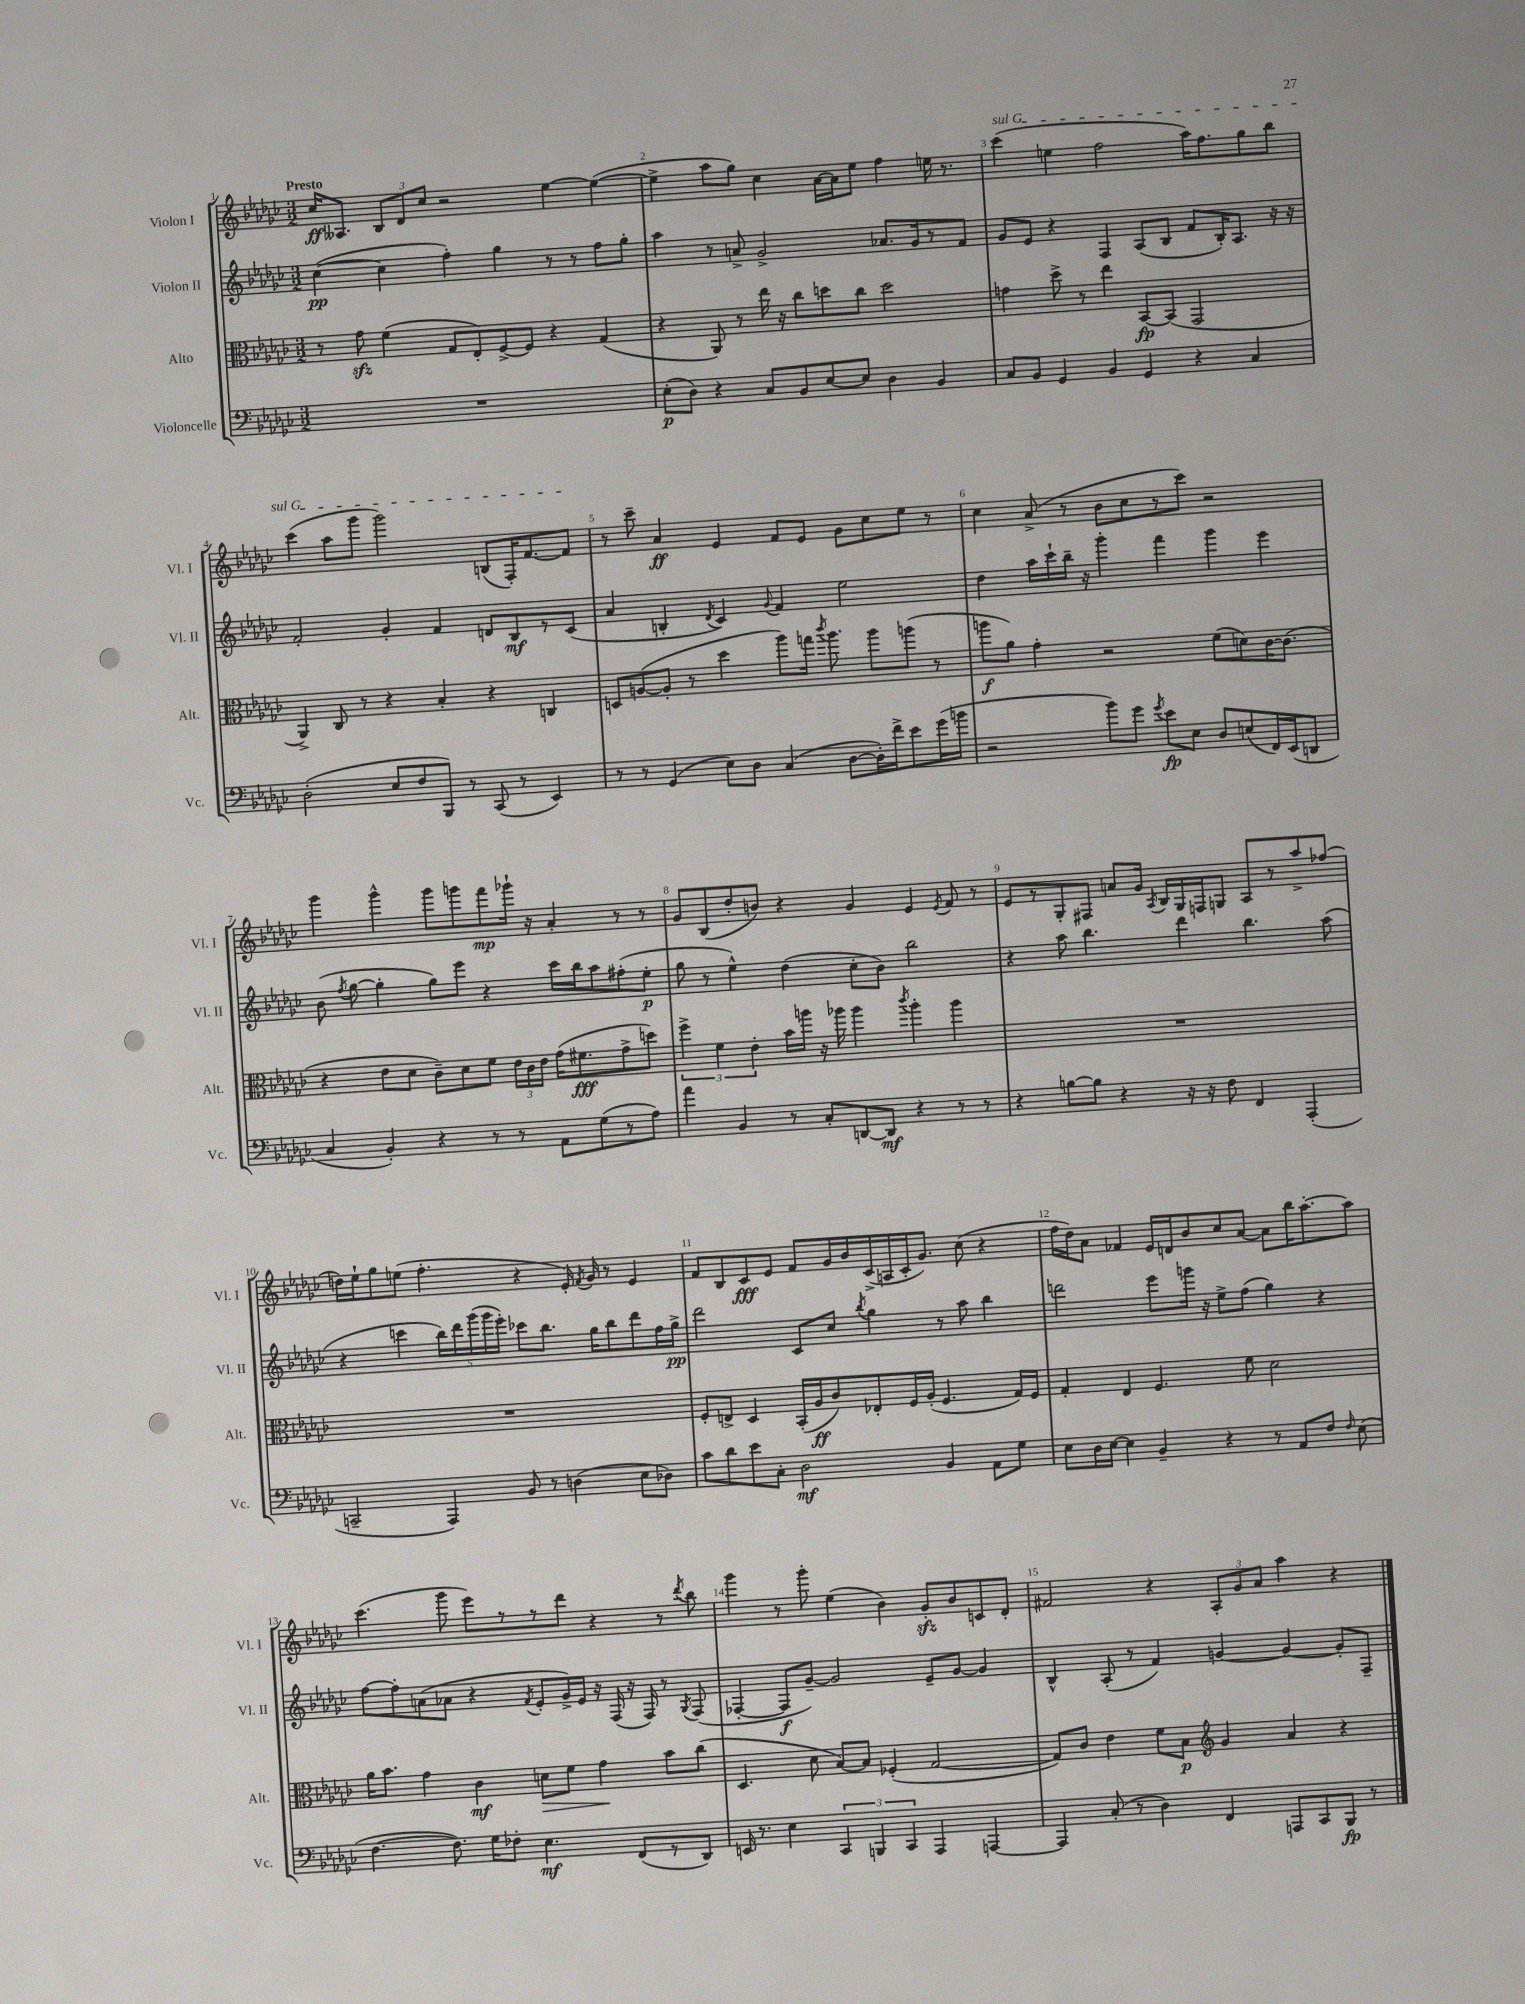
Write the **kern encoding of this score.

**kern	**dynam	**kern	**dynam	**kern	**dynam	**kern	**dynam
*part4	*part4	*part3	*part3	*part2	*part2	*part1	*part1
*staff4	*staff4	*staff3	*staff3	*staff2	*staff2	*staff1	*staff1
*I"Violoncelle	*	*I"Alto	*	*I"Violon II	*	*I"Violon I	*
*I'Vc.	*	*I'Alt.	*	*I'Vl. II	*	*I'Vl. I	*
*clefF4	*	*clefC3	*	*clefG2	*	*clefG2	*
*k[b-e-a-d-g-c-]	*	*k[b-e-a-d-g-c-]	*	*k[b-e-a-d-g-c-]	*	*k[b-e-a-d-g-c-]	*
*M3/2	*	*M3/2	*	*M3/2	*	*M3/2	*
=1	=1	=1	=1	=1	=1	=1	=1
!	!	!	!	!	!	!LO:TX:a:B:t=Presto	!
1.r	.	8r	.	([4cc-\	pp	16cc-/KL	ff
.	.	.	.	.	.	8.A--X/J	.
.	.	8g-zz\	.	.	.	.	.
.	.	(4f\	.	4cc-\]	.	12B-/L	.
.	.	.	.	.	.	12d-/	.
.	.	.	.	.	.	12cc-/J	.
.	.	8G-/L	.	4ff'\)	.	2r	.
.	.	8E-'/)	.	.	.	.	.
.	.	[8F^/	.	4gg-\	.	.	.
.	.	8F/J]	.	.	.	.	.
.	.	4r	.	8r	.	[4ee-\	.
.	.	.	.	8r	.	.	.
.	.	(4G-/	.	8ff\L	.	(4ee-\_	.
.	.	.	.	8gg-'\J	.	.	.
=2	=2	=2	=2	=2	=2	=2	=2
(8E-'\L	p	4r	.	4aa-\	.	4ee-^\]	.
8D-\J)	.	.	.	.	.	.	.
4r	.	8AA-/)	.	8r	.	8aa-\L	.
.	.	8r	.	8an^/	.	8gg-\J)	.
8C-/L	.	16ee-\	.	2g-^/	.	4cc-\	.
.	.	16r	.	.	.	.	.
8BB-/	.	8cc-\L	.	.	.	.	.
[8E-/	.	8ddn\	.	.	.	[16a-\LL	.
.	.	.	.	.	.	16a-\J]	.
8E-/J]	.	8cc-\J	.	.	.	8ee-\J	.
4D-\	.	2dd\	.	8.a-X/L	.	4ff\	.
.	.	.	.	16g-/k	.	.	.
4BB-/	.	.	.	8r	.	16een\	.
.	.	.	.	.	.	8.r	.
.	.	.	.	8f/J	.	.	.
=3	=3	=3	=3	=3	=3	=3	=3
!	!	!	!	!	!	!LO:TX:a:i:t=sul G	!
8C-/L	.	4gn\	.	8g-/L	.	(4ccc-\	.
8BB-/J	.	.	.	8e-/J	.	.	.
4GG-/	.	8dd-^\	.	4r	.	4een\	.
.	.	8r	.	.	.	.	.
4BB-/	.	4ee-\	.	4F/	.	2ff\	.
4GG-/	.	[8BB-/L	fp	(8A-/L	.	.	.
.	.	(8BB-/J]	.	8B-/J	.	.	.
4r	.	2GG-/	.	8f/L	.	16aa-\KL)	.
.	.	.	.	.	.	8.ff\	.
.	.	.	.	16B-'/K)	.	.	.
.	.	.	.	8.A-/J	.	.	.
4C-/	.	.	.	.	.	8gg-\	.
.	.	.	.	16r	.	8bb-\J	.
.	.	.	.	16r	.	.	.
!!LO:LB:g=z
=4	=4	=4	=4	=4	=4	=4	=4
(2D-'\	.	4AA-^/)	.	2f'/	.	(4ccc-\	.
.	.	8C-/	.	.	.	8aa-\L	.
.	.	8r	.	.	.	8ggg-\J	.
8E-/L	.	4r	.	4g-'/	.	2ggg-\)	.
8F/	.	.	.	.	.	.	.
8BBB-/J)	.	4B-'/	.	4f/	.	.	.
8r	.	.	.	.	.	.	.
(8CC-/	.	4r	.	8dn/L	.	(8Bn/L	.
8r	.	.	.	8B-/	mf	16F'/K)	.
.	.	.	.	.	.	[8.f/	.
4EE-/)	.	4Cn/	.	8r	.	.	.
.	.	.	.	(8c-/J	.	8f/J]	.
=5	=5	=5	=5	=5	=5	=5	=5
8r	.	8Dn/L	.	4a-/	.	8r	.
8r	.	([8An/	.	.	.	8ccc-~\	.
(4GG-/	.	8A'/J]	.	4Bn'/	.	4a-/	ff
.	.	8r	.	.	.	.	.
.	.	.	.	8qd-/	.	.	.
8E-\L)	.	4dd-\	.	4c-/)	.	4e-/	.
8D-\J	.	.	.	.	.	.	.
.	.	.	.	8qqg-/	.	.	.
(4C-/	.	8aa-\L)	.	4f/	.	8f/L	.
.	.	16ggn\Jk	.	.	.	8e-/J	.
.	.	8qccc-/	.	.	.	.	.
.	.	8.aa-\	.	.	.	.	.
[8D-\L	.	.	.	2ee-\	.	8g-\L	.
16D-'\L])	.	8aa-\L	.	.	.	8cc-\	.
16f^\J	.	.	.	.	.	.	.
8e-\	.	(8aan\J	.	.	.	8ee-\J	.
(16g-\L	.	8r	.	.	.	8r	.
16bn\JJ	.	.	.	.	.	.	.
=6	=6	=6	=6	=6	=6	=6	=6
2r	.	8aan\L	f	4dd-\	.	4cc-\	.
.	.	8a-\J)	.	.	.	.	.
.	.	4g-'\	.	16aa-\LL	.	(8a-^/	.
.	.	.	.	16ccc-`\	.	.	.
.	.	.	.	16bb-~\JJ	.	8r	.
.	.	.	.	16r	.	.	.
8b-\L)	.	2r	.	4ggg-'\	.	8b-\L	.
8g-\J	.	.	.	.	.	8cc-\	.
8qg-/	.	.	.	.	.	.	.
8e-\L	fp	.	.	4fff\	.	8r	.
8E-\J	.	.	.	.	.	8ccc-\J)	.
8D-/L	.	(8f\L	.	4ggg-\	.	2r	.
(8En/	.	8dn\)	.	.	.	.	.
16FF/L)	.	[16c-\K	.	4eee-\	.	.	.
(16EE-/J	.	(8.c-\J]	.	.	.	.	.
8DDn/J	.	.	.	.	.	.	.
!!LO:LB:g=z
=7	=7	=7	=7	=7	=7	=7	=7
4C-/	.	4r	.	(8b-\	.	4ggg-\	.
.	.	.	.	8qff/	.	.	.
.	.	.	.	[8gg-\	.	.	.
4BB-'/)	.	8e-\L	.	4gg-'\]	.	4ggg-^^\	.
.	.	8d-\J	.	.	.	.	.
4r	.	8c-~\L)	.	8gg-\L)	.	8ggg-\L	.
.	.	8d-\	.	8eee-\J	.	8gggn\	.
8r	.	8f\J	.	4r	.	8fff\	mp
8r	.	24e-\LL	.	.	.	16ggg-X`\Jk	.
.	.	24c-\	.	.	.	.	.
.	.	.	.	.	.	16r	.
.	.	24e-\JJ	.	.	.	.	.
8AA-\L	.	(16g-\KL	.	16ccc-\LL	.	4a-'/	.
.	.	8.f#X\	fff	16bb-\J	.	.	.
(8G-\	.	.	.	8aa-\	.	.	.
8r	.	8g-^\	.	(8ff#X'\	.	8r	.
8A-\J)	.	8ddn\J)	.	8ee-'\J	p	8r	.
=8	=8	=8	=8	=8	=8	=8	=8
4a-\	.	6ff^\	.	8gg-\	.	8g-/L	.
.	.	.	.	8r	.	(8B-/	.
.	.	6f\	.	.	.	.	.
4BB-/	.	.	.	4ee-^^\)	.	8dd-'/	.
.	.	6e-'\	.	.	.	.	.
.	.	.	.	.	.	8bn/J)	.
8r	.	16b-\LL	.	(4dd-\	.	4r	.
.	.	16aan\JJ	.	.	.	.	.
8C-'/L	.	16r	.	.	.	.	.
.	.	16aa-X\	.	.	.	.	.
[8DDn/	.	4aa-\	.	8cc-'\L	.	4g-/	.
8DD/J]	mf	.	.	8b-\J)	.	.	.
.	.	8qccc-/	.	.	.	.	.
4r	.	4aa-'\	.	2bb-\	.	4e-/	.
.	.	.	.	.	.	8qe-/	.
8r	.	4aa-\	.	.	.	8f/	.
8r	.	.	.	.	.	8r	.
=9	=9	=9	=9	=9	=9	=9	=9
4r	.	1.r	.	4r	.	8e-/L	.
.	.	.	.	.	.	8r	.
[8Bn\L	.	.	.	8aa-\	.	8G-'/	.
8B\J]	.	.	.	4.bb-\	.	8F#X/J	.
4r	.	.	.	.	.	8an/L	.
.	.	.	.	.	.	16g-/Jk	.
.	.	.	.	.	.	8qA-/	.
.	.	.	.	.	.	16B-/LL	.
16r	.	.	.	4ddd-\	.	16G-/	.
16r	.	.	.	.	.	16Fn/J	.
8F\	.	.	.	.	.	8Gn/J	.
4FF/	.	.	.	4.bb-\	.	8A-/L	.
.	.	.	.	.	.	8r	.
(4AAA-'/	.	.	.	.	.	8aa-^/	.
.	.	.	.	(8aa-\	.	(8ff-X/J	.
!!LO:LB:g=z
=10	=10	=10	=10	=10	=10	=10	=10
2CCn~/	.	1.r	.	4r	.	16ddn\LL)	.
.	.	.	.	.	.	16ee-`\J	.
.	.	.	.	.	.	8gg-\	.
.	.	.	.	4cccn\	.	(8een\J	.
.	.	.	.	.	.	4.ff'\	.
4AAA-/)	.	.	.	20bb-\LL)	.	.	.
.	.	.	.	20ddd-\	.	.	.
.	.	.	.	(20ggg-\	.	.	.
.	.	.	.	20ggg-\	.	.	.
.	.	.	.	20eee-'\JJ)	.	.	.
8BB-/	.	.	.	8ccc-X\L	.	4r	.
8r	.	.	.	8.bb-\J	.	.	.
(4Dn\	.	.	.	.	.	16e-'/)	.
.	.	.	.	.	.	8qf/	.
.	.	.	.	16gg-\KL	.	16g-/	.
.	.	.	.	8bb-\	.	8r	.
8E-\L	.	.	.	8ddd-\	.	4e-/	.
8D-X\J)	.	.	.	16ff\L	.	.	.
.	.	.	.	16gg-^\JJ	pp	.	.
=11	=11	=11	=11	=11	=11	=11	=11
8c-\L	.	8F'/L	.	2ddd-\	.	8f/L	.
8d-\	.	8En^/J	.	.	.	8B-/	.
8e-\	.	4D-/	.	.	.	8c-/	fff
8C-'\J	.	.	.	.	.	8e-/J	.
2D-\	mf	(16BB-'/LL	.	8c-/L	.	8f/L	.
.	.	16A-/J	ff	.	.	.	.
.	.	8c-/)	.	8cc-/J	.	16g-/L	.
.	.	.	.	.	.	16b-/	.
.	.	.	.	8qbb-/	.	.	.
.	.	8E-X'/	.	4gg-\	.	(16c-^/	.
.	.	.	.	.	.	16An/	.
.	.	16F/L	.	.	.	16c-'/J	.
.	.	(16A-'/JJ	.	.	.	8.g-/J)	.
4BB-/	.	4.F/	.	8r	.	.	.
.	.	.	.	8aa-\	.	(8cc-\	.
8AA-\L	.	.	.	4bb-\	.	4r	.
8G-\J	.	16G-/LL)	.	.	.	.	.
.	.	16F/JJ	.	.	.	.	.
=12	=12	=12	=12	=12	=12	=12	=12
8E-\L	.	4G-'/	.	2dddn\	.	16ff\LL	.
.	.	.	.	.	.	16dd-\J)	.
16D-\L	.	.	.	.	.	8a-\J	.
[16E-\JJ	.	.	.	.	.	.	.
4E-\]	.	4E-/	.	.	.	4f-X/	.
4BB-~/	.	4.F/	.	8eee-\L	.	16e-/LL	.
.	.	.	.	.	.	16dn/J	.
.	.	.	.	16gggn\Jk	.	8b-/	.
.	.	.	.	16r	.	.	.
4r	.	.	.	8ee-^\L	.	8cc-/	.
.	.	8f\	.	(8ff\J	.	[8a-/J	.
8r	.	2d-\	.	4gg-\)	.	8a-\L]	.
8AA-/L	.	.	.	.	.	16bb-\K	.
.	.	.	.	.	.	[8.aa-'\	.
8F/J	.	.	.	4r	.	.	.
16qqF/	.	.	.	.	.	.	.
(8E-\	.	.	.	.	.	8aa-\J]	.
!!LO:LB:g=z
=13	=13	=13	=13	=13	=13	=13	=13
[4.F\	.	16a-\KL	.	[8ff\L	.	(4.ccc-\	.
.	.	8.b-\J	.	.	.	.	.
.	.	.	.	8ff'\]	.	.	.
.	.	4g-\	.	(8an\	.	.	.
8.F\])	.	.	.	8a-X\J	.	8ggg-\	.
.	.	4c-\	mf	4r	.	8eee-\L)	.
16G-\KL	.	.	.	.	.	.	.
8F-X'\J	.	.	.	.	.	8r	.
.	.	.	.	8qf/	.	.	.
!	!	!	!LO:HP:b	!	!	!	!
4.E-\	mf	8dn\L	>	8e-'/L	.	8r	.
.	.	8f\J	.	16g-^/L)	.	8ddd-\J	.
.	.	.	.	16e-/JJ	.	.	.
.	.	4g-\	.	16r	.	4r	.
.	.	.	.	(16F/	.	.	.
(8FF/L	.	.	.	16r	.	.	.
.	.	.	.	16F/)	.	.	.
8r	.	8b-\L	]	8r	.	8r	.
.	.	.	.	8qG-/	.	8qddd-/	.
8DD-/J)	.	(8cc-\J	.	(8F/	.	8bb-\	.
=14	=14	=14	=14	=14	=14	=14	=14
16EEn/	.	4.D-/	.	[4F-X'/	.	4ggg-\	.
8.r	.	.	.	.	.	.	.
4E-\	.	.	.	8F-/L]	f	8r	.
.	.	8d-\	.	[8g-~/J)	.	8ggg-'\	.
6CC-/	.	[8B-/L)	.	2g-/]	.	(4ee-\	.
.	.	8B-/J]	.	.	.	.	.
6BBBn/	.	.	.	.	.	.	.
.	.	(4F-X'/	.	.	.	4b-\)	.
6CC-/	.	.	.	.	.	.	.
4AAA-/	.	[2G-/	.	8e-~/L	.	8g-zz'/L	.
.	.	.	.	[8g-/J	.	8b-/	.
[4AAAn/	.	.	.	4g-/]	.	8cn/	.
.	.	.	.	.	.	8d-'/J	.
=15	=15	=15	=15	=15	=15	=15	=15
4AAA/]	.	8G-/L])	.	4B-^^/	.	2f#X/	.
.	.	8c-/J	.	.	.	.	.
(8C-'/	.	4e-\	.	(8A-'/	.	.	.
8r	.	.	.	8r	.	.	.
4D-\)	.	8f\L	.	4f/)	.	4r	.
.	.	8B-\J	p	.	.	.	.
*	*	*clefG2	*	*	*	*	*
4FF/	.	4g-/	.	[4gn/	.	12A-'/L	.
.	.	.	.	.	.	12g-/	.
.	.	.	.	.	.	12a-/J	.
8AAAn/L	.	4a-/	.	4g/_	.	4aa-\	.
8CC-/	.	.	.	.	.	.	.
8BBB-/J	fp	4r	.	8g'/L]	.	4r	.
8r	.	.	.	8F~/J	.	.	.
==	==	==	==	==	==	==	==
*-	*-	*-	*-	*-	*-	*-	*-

The request :: Find each line above that contains the string "kern" and copy it out in full. Case counts.

Task answer ::
Write the **kern encoding of this score.
**kern	**dynam	**kern	**dynam	**kern	**dynam	**kern	**dynam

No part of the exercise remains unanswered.